Prompt:
Please repeat the part of the material that opens with the line containing "Question: Is black cotton pants at left to" and closes with the line containing "Question: Choose the", keeping both of those lines.

Data for processing:
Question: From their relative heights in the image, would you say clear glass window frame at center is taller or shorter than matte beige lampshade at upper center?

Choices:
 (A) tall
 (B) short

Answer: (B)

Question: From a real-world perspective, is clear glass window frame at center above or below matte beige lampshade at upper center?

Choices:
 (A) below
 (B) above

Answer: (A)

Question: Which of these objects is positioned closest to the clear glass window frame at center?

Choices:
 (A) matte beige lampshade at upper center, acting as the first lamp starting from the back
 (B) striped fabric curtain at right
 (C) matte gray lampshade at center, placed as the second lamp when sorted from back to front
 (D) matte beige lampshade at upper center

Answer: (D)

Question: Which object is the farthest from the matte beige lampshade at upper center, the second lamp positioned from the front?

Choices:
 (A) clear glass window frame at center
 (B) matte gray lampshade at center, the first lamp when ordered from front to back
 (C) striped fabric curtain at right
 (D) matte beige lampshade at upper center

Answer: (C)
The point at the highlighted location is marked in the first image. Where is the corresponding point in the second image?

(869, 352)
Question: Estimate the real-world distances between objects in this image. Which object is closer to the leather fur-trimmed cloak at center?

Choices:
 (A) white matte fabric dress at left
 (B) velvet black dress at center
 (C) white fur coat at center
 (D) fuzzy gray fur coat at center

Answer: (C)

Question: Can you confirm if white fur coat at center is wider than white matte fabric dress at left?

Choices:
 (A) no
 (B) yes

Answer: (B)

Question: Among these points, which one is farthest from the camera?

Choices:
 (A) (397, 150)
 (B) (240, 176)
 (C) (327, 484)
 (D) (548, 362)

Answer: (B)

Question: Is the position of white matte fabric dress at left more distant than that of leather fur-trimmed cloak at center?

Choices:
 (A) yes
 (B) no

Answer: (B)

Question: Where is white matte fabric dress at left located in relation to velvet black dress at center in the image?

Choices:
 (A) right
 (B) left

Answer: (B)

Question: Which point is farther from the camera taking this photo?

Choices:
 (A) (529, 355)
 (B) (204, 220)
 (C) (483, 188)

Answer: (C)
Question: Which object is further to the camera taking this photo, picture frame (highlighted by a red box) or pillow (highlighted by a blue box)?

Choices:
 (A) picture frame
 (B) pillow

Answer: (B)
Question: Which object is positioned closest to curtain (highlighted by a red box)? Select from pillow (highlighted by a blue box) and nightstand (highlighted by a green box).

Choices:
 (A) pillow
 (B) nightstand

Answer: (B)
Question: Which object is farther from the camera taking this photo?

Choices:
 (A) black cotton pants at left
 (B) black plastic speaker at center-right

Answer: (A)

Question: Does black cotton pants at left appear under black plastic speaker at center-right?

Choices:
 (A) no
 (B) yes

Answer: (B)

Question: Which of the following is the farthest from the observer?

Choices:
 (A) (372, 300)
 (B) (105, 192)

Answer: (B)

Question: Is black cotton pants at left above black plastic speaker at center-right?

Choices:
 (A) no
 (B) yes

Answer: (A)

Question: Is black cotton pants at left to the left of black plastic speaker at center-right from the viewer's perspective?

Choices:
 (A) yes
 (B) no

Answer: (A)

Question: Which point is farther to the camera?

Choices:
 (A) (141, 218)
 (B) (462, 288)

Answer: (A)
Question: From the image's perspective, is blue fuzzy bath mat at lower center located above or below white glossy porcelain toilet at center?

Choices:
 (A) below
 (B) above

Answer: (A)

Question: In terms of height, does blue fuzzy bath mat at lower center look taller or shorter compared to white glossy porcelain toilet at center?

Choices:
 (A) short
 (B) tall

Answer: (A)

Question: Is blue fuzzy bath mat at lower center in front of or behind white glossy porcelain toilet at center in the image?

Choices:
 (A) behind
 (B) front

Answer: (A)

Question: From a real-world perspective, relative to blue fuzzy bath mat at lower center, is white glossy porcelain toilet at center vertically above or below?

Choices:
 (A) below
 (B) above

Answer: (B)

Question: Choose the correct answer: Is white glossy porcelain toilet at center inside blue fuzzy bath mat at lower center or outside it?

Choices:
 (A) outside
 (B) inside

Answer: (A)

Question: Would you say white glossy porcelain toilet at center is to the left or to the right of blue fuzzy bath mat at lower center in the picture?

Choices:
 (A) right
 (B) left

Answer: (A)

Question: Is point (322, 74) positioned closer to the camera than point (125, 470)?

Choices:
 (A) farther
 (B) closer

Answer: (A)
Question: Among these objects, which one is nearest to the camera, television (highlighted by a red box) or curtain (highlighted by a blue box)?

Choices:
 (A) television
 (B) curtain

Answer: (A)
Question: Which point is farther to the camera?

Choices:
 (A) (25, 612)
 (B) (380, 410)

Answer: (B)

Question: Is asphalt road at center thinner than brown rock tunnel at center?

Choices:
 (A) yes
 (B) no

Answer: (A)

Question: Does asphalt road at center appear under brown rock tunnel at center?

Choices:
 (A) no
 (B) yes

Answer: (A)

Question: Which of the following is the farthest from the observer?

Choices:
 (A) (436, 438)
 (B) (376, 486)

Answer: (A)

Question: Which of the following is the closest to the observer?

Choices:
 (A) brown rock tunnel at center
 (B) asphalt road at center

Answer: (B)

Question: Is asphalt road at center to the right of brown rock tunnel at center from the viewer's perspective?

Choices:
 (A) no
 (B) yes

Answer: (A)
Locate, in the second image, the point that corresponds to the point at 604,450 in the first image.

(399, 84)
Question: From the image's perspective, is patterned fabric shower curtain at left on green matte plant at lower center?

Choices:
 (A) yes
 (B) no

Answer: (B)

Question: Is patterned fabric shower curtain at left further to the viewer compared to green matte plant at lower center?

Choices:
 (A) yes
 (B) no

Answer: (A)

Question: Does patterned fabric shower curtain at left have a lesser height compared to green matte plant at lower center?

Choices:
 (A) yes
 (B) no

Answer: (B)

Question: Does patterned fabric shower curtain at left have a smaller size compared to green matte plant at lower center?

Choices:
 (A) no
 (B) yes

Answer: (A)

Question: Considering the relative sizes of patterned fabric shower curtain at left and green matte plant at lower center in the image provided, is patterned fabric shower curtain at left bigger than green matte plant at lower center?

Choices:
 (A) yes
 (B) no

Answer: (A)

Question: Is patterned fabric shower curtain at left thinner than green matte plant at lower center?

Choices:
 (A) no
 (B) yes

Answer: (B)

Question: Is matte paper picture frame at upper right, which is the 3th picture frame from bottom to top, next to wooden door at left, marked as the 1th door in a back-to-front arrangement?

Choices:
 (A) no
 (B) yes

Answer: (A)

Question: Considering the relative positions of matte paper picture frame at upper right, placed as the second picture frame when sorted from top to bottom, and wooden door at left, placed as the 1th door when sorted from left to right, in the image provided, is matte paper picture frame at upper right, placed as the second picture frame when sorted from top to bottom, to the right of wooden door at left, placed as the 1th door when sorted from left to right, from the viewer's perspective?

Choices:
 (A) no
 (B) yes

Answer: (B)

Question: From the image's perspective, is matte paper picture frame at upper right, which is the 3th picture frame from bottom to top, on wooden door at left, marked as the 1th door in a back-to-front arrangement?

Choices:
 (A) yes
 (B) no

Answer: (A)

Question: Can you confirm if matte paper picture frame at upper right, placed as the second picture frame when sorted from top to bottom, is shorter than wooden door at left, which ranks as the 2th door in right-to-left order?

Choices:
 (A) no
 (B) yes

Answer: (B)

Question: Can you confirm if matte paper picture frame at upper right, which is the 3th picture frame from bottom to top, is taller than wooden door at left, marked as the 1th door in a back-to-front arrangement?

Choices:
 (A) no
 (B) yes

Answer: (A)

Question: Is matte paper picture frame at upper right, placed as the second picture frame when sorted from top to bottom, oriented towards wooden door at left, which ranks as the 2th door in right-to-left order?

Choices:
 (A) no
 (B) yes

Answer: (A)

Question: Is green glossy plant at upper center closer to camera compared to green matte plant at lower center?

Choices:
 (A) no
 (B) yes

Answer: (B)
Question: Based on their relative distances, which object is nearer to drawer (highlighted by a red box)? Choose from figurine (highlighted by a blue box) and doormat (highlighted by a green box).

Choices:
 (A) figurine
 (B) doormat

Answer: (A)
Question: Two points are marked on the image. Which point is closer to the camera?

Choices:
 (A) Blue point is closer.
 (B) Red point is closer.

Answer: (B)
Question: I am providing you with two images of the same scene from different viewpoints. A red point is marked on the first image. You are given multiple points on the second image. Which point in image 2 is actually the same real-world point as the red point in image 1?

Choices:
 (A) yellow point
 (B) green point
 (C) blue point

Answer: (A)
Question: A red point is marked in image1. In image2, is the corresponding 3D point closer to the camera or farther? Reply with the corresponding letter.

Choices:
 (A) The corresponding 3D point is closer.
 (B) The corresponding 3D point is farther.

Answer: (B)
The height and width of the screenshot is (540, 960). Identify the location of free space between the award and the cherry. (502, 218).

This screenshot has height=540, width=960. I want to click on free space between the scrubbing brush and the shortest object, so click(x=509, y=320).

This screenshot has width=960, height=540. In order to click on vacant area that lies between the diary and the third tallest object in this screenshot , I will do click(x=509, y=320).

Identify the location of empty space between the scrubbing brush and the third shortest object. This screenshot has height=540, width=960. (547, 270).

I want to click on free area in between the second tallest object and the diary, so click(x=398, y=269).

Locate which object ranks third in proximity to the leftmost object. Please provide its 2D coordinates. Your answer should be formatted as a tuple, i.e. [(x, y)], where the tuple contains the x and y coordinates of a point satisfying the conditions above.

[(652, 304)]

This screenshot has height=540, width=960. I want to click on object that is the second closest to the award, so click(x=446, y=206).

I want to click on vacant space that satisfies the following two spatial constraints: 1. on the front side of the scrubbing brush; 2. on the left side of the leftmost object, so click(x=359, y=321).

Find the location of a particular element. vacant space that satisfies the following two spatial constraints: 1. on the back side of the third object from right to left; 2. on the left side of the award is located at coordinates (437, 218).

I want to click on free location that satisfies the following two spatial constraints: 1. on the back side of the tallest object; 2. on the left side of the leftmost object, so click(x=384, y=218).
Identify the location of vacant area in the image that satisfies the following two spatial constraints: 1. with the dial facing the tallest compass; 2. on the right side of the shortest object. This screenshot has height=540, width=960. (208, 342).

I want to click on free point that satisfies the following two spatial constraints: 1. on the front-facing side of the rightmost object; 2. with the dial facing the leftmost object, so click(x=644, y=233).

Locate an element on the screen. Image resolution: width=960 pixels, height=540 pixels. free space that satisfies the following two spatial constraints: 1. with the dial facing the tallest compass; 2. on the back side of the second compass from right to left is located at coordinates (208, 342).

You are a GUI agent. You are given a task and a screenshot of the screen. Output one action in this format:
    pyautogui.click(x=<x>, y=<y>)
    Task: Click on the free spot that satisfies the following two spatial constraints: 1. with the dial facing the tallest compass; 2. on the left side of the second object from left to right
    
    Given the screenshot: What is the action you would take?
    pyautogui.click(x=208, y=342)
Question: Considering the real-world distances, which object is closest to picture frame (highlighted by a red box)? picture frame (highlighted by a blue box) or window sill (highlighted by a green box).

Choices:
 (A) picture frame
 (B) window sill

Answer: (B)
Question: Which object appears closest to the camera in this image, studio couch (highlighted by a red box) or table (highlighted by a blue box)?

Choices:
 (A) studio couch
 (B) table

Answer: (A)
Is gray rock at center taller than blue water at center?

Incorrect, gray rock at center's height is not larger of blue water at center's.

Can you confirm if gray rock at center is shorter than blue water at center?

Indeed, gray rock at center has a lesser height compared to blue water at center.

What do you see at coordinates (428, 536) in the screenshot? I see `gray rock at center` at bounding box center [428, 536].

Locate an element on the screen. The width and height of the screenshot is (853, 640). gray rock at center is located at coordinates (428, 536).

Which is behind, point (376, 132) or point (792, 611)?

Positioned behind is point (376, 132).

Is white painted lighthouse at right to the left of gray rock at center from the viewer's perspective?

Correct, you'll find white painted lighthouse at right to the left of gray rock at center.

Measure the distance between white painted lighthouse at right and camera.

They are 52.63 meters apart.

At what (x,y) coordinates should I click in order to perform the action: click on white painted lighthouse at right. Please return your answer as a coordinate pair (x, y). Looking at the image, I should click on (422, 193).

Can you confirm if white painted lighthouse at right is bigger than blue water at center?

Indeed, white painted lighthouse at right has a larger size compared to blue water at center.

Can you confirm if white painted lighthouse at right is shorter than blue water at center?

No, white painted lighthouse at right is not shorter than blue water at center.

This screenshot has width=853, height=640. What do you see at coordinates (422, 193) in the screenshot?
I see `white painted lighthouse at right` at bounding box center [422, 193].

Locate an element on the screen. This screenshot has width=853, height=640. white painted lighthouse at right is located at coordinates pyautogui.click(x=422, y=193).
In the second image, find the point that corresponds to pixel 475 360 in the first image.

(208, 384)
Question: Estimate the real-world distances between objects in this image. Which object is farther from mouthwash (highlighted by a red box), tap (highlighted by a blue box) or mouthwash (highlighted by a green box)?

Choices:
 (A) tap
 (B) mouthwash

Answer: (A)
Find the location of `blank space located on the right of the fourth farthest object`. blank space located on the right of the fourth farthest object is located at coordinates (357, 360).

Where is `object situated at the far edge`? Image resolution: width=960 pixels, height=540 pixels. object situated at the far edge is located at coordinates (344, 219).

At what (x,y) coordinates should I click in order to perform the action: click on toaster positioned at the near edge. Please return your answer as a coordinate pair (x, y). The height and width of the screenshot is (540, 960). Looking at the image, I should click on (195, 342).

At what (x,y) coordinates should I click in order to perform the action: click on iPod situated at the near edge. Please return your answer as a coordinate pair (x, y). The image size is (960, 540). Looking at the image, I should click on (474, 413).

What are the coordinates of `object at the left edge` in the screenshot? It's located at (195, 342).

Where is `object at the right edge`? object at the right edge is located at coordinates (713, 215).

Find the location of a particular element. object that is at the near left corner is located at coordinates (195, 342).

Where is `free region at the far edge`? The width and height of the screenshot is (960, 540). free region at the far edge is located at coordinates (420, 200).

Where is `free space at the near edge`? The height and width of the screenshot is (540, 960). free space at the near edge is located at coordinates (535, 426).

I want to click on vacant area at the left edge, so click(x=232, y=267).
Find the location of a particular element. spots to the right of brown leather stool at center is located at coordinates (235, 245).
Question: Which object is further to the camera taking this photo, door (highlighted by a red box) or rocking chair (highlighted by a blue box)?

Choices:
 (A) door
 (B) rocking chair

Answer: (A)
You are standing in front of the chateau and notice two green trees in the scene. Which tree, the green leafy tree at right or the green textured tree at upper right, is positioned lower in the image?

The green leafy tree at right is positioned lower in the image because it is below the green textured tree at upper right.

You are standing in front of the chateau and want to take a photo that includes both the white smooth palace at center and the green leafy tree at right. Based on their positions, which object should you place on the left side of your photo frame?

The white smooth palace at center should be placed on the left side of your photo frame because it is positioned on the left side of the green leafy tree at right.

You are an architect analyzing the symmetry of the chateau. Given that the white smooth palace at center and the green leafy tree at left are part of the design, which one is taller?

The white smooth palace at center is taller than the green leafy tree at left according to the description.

Response below:
Question: Is black cotton pants at left to the left of black plastic speaker at center-right from the viewer's perspective?

Choices:
 (A) yes
 (B) no

Answer: (A)

Question: Which point is farther to the camera?

Choices:
 (A) (141, 218)
 (B) (462, 288)

Answer: (A)
Question: From the image's perspective, is blue fuzzy bath mat at lower center located above or below white glossy porcelain toilet at center?

Choices:
 (A) below
 (B) above

Answer: (A)

Question: In terms of height, does blue fuzzy bath mat at lower center look taller or shorter compared to white glossy porcelain toilet at center?

Choices:
 (A) short
 (B) tall

Answer: (A)

Question: Is blue fuzzy bath mat at lower center in front of or behind white glossy porcelain toilet at center in the image?

Choices:
 (A) behind
 (B) front

Answer: (A)

Question: From a real-world perspective, relative to blue fuzzy bath mat at lower center, is white glossy porcelain toilet at center vertically above or below?

Choices:
 (A) below
 (B) above

Answer: (B)

Question: Choose the correct answer: Is white glossy porcelain toilet at center inside blue fuzzy bath mat at lower center or outside it?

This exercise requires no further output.